◆ **Dataset records**
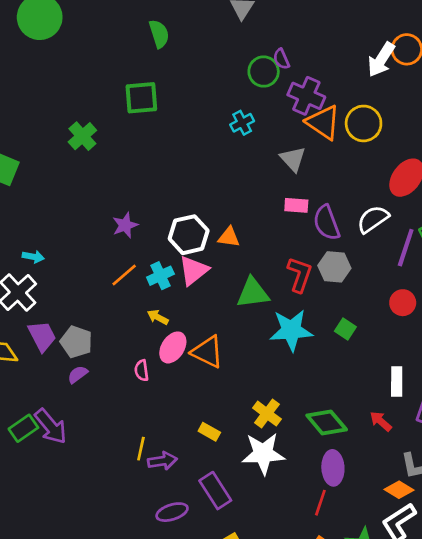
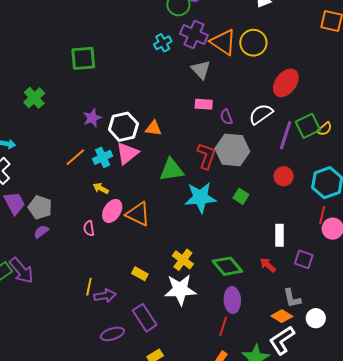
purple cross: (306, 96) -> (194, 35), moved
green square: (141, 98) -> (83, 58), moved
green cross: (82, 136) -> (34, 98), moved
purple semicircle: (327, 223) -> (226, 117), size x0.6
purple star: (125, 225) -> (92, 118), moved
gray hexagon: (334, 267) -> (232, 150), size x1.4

---

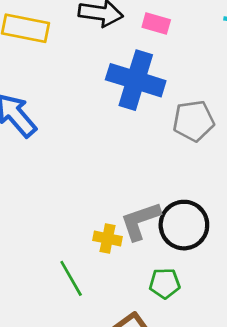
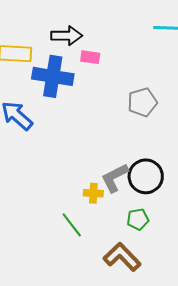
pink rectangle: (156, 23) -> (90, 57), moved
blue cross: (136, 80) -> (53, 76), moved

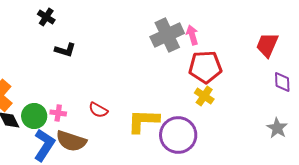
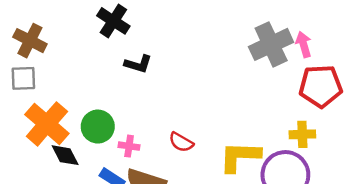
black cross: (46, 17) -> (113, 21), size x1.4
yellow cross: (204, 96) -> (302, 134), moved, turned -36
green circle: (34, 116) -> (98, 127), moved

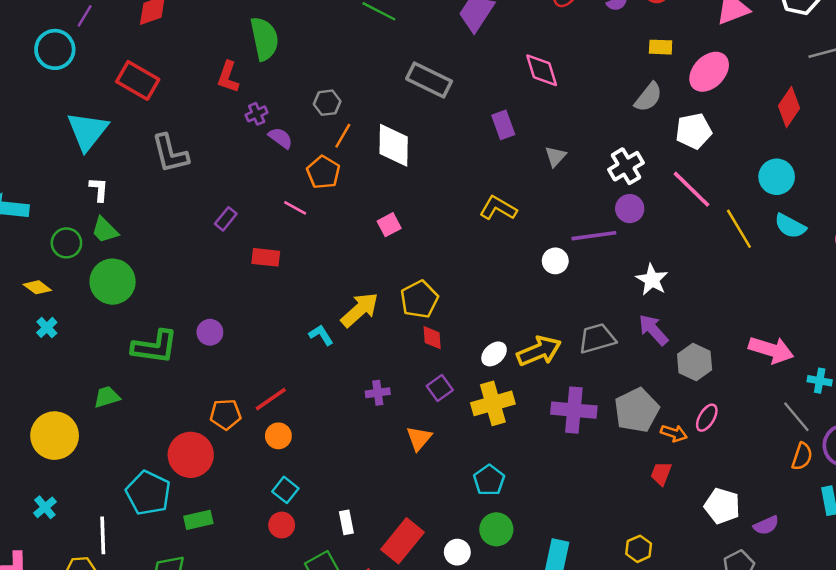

◆ **Your instructions**
Copy out only the lines above from the one with "purple star: (125, 225) -> (92, 118), moved" to the one with "gray hexagon: (334, 267)", inclusive, exactly as they stand.

◆ **Response to this task**
purple star: (125, 225) -> (92, 118), moved
gray hexagon: (334, 267) -> (232, 150), size x1.4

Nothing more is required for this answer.